_PROBLEM STATEMENT:_
Copy the records below in full, changing no character.

_DATA FOR THIS EXERCISE:_
——————
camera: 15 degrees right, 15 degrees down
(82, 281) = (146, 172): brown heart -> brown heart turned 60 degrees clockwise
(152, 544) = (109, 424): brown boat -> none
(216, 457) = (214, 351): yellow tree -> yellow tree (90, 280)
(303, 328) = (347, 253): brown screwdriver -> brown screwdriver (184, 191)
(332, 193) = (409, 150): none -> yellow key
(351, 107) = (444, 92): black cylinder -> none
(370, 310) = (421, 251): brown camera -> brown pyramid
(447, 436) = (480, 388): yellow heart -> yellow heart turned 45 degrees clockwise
——————
_RESULT OF THE TASK:_
camera: 15 degrees right, 15 degrees down
(82, 281) = (146, 172): brown heart -> brown heart turned 60 degrees clockwise
(152, 544) = (109, 424): brown boat -> none
(216, 457) = (214, 351): yellow tree -> yellow tree (90, 280)
(303, 328) = (347, 253): brown screwdriver -> brown screwdriver (184, 191)
(332, 193) = (409, 150): none -> yellow key
(351, 107) = (444, 92): black cylinder -> none
(370, 310) = (421, 251): brown camera -> brown pyramid
(447, 436) = (480, 388): yellow heart -> yellow heart turned 45 degrees clockwise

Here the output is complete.